> WHAT IS REQUIRED
Locate every line in the material below that contains the string "grace", matching case exactly, and copy each of those lines.

Collected data entries
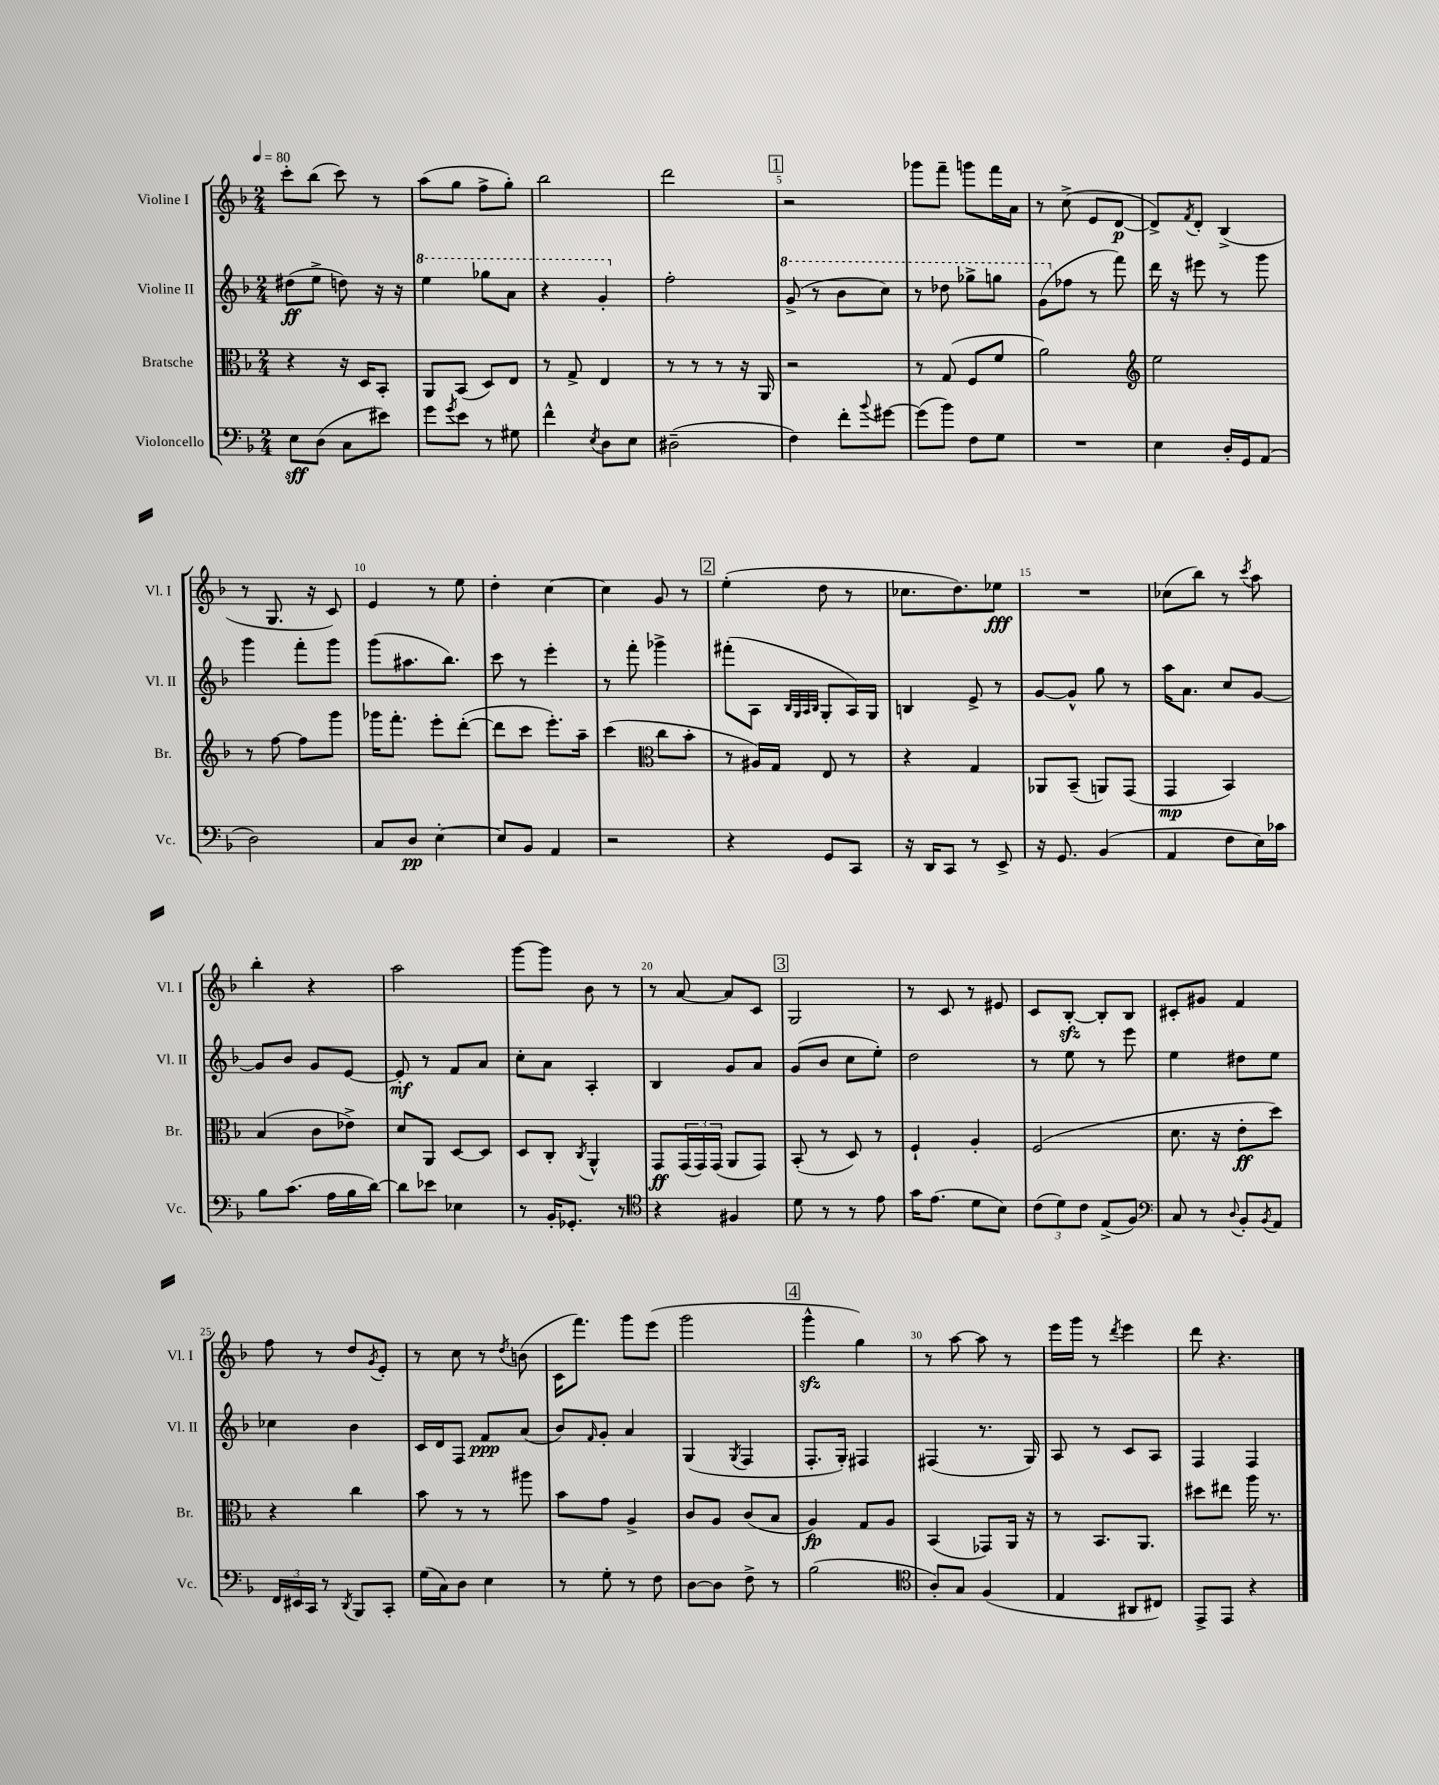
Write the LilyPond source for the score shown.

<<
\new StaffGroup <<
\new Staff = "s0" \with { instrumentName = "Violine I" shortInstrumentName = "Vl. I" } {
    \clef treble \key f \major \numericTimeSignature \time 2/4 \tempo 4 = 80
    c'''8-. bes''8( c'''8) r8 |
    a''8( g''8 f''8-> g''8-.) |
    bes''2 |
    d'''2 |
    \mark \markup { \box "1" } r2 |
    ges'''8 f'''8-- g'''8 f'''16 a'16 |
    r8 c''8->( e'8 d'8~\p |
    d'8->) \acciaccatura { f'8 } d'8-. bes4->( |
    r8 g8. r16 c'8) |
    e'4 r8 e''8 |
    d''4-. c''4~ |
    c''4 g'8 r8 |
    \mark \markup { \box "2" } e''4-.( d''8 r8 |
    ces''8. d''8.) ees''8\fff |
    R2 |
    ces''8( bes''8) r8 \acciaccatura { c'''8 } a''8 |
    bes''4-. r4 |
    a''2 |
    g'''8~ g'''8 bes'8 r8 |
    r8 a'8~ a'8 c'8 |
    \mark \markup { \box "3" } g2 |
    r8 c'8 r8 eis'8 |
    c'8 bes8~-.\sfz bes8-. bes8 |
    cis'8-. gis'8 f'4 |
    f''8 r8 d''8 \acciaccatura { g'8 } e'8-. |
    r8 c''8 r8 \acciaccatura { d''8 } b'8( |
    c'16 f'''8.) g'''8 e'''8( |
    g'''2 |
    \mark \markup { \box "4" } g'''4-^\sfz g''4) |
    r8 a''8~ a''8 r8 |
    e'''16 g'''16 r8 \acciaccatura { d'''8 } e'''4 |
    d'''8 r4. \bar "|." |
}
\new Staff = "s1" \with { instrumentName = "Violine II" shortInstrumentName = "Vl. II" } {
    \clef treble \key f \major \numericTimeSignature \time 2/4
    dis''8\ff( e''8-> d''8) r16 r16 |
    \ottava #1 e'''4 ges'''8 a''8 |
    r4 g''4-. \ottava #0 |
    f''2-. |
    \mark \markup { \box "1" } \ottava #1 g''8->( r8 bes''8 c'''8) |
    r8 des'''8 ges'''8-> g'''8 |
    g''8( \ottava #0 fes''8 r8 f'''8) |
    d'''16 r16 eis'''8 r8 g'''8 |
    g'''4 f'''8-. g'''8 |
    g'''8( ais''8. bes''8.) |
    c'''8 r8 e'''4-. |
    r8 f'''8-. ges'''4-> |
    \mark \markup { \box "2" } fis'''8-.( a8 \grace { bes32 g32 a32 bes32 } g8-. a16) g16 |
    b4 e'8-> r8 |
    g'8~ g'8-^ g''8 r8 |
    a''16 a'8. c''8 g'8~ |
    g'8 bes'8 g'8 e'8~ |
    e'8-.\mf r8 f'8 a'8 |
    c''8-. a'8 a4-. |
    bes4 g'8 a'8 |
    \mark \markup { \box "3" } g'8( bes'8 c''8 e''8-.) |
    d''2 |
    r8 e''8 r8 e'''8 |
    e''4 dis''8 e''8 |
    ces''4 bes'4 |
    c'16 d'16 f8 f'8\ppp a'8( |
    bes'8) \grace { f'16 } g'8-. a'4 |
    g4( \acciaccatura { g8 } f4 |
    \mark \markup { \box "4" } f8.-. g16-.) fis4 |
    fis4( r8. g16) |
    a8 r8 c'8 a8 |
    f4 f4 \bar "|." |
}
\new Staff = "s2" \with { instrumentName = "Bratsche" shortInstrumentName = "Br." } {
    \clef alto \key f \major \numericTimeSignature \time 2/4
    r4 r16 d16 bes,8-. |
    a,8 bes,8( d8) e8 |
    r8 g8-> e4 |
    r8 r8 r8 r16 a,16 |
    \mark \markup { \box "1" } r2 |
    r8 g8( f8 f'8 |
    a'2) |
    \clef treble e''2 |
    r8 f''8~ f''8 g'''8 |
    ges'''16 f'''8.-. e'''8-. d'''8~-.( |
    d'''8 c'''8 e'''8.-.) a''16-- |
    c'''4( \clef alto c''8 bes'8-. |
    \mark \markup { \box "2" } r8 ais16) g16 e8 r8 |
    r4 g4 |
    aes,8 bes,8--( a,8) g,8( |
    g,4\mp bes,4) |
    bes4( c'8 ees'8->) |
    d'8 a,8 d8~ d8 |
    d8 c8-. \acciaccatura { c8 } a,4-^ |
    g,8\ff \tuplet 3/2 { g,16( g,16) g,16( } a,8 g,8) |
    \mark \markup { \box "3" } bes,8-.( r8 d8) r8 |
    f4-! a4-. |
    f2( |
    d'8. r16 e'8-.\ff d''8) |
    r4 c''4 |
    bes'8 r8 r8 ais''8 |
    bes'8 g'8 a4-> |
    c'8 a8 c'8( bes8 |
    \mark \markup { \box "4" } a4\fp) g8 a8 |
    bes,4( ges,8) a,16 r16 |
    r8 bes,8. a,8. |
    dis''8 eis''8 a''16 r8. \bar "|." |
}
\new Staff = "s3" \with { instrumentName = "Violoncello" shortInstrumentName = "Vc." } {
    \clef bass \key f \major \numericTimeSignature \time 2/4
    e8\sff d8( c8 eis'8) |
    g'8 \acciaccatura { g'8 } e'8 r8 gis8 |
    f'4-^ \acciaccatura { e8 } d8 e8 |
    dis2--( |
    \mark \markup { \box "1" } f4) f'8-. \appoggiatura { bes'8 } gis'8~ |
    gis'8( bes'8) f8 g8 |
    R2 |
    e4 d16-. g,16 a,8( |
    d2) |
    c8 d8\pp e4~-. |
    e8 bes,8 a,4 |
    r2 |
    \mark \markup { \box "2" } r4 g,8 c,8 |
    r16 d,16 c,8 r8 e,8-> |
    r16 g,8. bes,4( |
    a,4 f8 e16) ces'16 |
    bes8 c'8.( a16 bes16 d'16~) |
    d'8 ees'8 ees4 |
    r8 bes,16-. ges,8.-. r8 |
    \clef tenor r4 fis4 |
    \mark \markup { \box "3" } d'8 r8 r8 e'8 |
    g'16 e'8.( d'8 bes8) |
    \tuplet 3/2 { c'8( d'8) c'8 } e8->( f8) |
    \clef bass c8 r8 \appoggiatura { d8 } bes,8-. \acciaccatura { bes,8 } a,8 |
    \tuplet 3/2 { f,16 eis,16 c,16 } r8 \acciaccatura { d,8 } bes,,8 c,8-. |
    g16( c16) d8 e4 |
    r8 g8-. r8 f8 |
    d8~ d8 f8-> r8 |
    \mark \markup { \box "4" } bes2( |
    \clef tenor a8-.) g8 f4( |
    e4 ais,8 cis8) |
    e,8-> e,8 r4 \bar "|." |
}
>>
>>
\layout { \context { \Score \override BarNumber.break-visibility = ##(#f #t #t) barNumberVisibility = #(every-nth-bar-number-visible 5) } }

> TASK OUTPUT
    \mark \markup { \box "2" } fis'''8-.( a8 \grace { bes32 g32 a32 bes32 } g8-. a16) g16 |
    bes'8) \grace { f'16 } g'8-. a'4 |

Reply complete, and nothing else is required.